Description of the task: Only the stretch of the listing below that runs from the line with "The second view gained the klej" through the line with "The camera went 30" is to be printed, exactly and with both ends.

Data for the task:
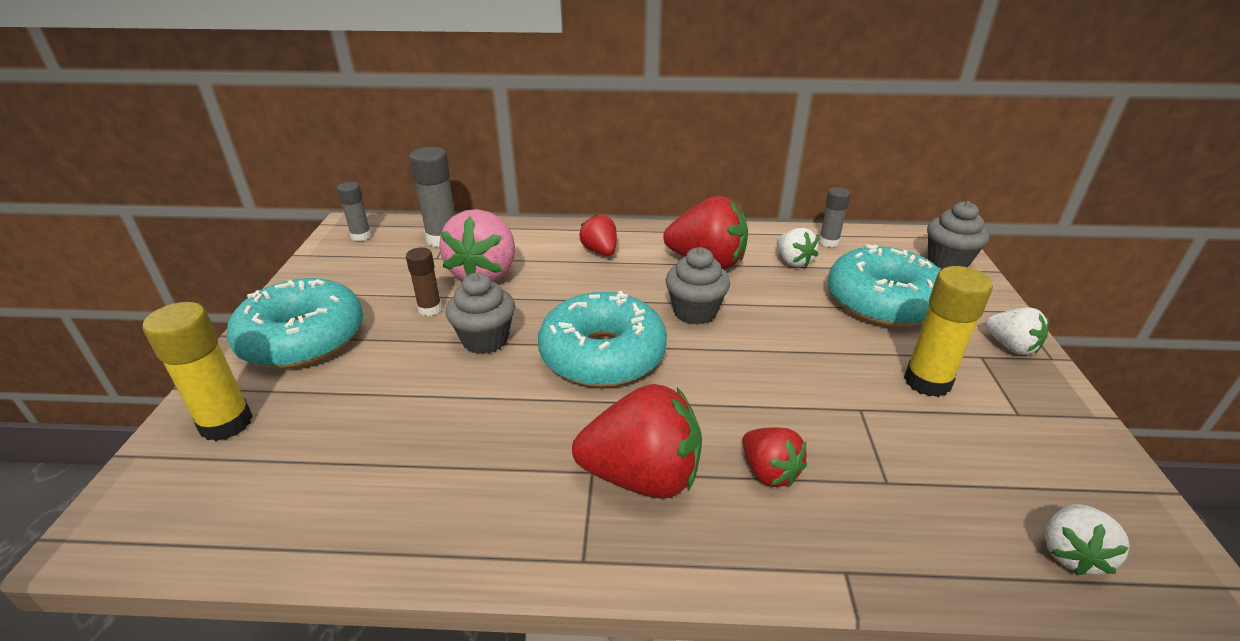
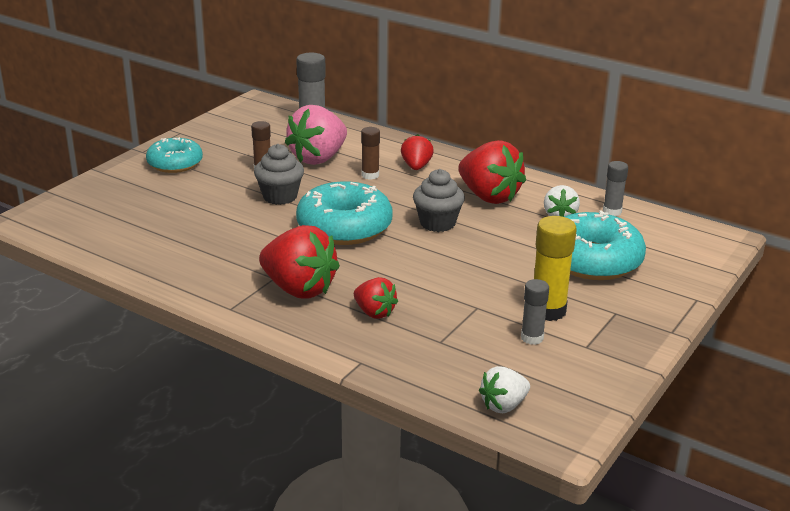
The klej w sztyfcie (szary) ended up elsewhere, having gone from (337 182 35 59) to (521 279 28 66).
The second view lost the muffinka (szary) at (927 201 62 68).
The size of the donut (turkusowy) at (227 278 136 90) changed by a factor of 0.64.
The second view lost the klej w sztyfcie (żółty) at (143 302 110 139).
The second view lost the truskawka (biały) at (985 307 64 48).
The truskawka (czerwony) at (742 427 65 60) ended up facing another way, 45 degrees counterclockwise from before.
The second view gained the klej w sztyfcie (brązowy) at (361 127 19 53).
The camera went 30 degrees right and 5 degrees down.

* * *

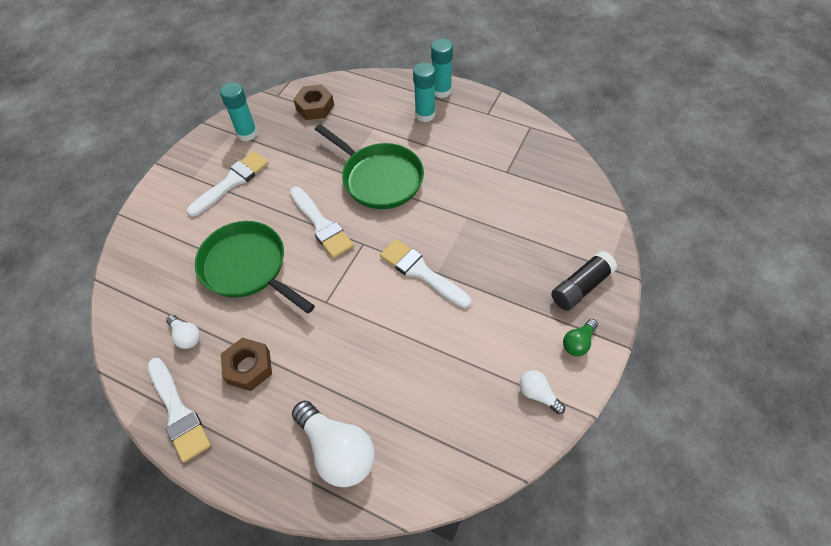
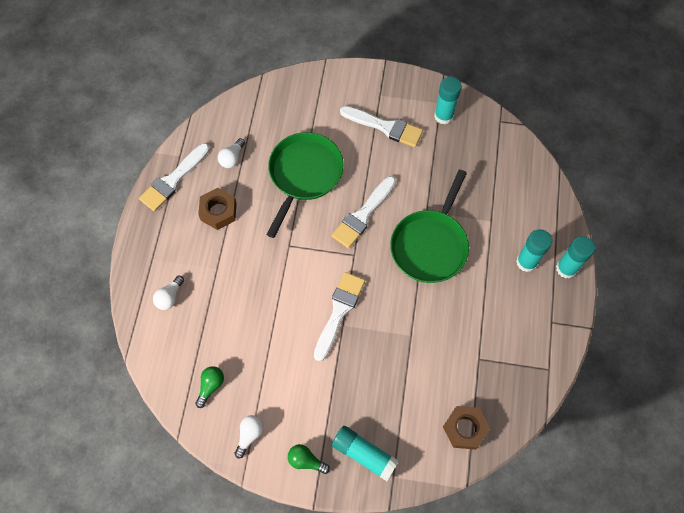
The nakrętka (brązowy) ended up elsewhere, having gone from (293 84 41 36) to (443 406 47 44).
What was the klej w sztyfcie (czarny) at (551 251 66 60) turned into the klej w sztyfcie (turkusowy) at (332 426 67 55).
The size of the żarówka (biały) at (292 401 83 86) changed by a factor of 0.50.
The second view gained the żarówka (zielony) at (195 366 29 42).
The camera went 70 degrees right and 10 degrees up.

Written reply:
The second view gained the klej w sztyfcie (brązowy) at (361 127 19 53).
The camera went 30 degrees right and 5 degrees down.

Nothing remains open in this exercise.